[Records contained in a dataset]
----

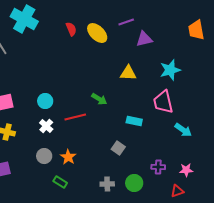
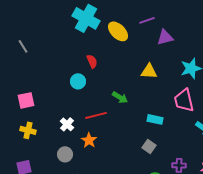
cyan cross: (24, 19) -> (86, 18), moved
red semicircle: (71, 29) -> (92, 61), moved
cyan circle: (45, 101) -> (78, 81), moved
gray square: (118, 148) -> (149, 146), moved
orange star: (68, 157) -> (89, 140), moved

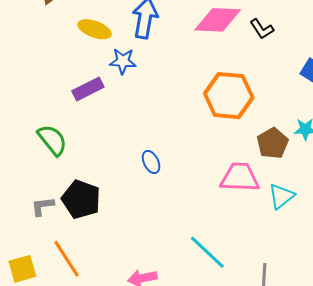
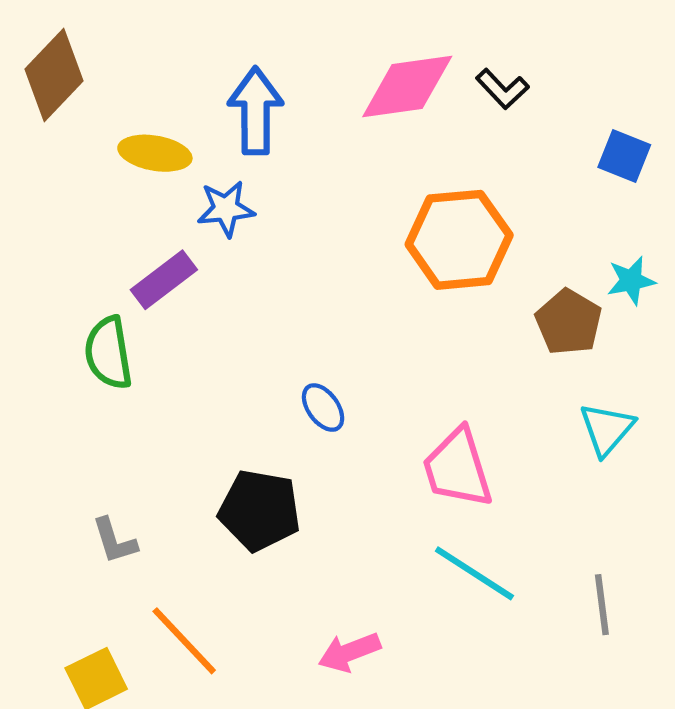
green semicircle: (52, 140) -> (108, 353), moved, turned -140
pink trapezoid: (240, 177) -> (457, 468), moved, turned -99
black pentagon: (81, 199) -> (260, 510), moved
gray L-shape: (43, 206) -> (114, 541), turned -90

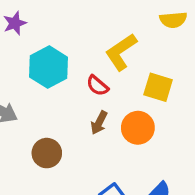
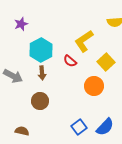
yellow square: (158, 87) -> (106, 62), turned 30
brown arrow: (99, 123) -> (42, 73), moved, turned -32

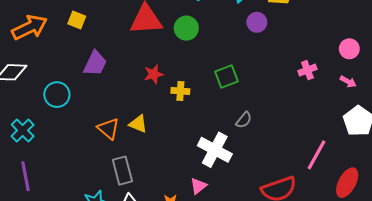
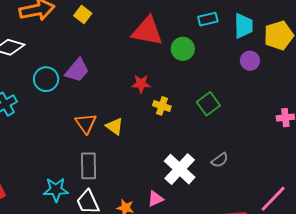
purple trapezoid: (95, 63) -> (77, 70), moved
green square: (226, 76) -> (208, 104), turned -30
gray semicircle: (244, 120) -> (220, 160), moved

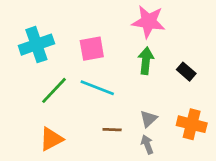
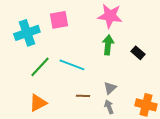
pink square: (92, 49) -> (59, 20), moved
orange cross: (192, 124) -> (146, 105), moved

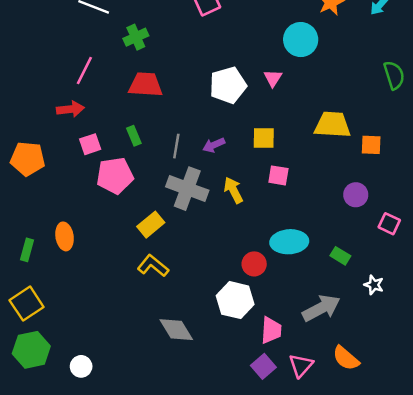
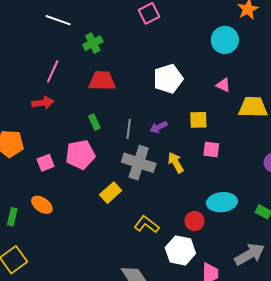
pink triangle: (273, 78) -> (223, 85), moved, turned -35
pink square: (90, 144) -> (46, 163), moved
orange ellipse: (65, 236) -> (42, 205), turned -45
yellow L-shape: (153, 266) -> (147, 225), moved

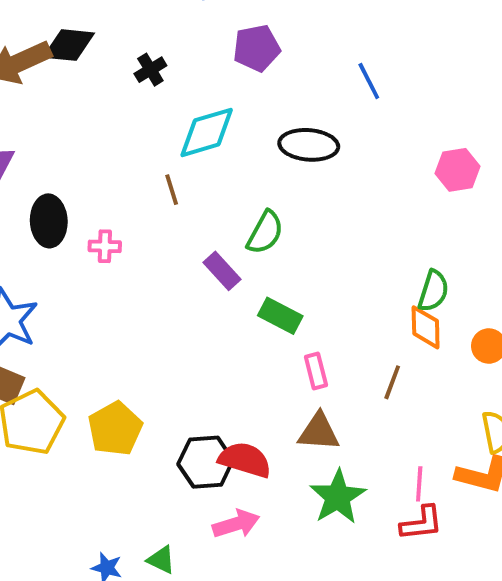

----

Exercise prompt
A picture must not appear in the copy. Transcribe exactly the lines from the one with "gray L-shape: (43, 206)" through the final line of the entries, both included, and no more.

Result of this task
gray L-shape: (43, 206) -> (114, 541), turned -90

yellow square: (158, 87) -> (106, 62), turned 30
brown arrow: (99, 123) -> (42, 73), moved, turned -32

purple trapezoid: (95, 63) -> (77, 70), moved
green square: (226, 76) -> (208, 104), turned -30
gray semicircle: (244, 120) -> (220, 160), moved

pink square: (92, 49) -> (59, 20), moved
orange cross: (192, 124) -> (146, 105), moved

pink triangle: (273, 78) -> (223, 85), moved, turned -35
pink square: (90, 144) -> (46, 163), moved
orange ellipse: (65, 236) -> (42, 205), turned -45
yellow L-shape: (153, 266) -> (147, 225), moved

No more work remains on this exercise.